◆ Required work: Please find every line of the listing below where "XSHUT" occurs and copy it.

◆ Entries shown:
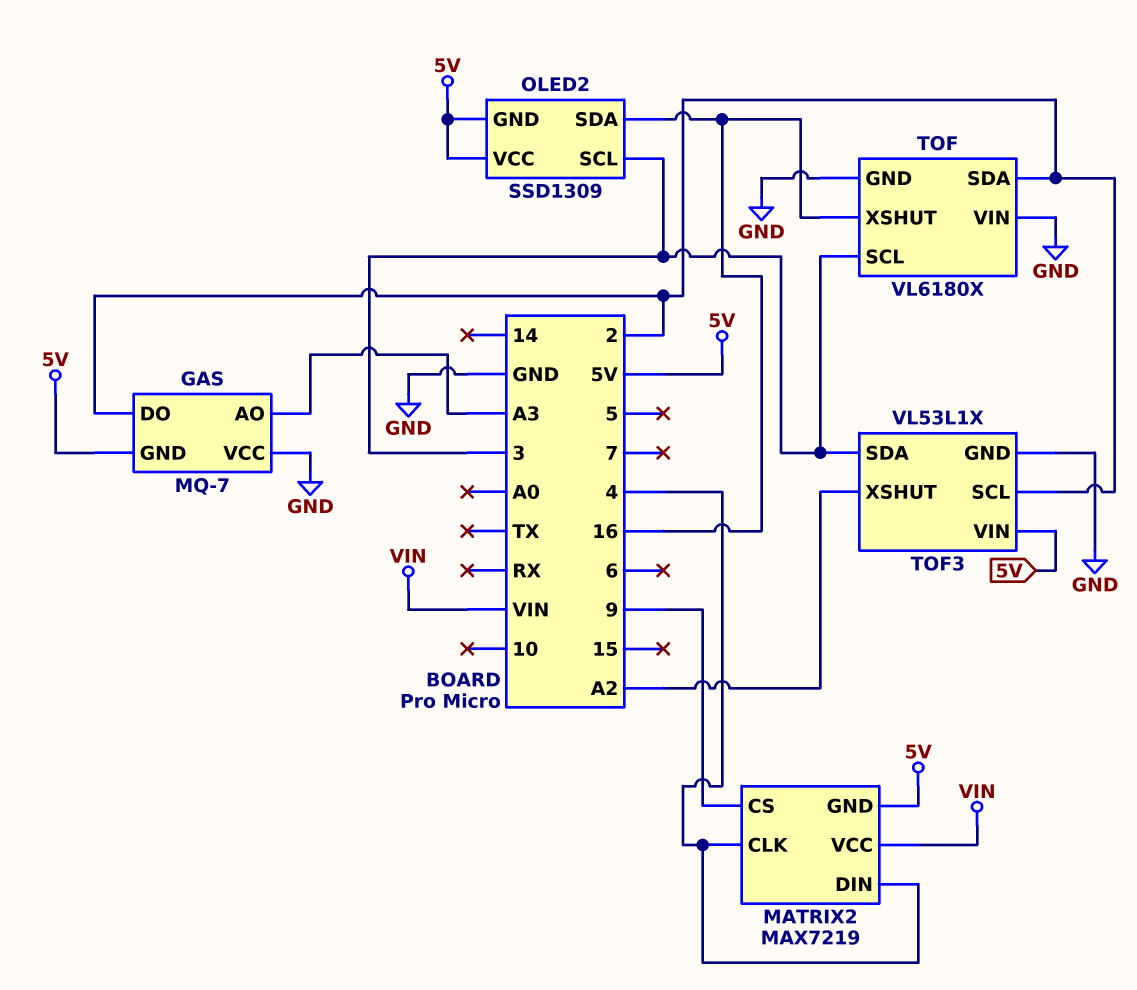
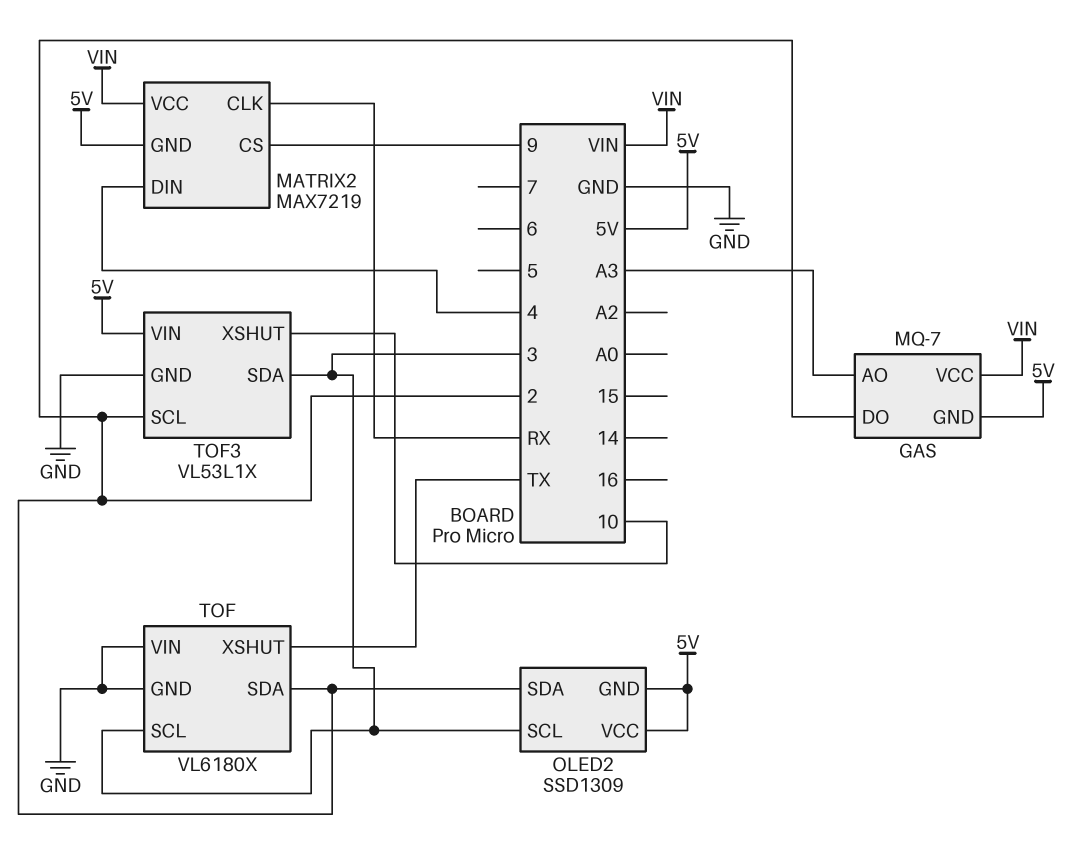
GAS pin VCC: GND -> VIN
MATRIX2 pin CLK: 4 -> RX
OLED2 pin SDA: 16 -> 2
TOF pin XSHUT: 16 -> TX
TOF3 pin XSHUT: A2 -> 10

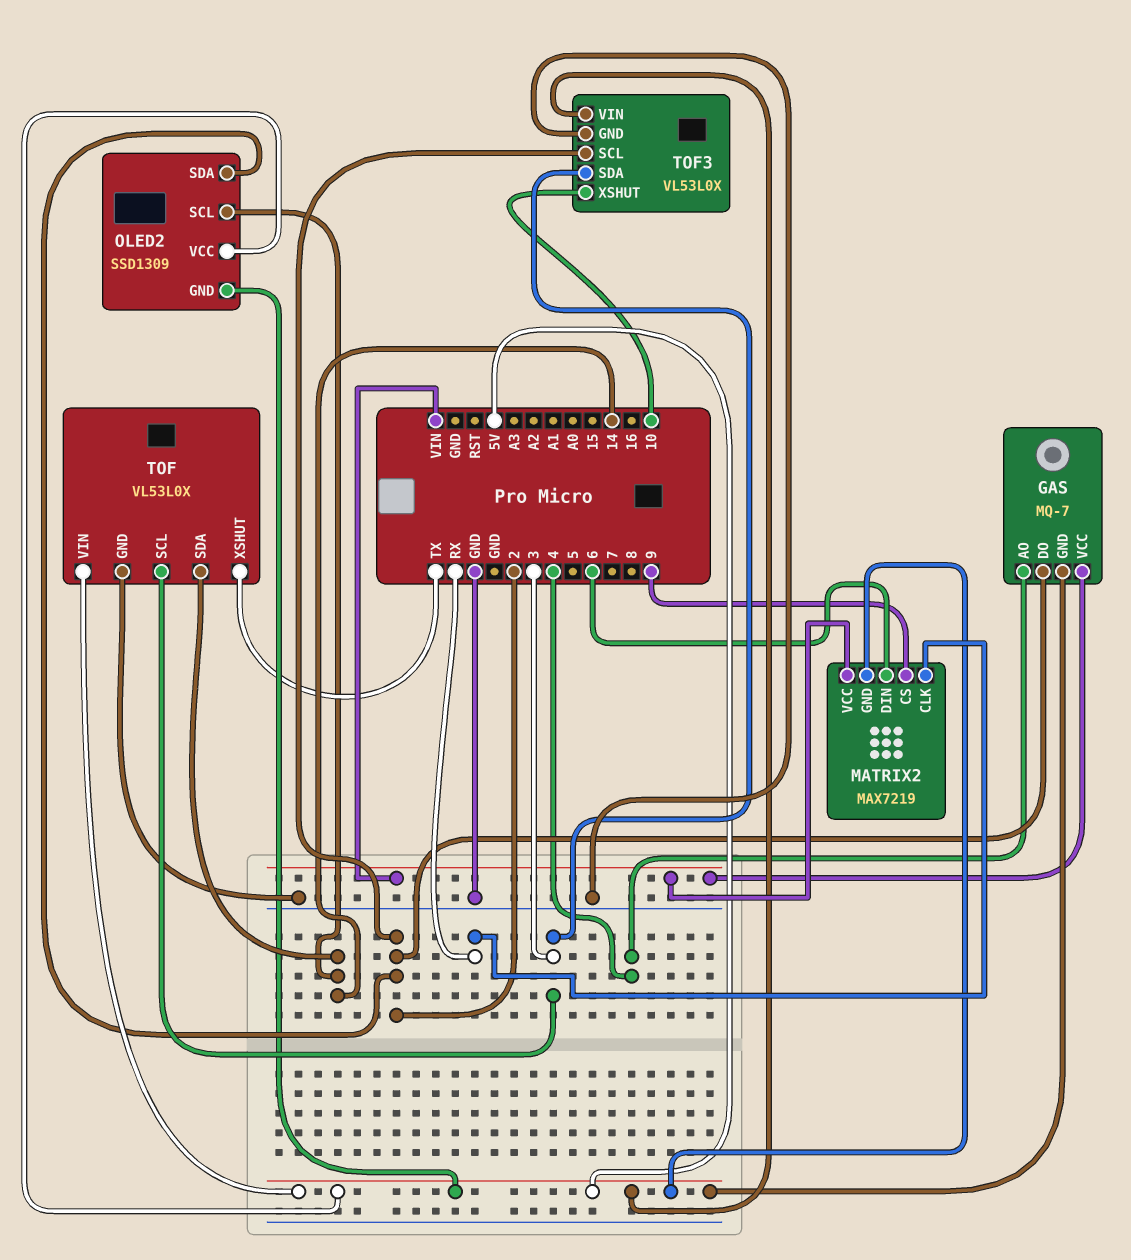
GAS pin AO: A3 -> 4
MATRIX2 pin DIN: 4 -> 6
OLED2 pin SCL: 3 -> 14
TOF: VL6180X -> VL53L0X
TOF pin SDA: 2 -> 14
TOF pin VIN: GND -> 5V
TOF3: VL53L1X -> VL53L0X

◆ Reply to the task:
TOF pin XSHUT: 16 -> TX
TOF3 pin XSHUT: A2 -> 10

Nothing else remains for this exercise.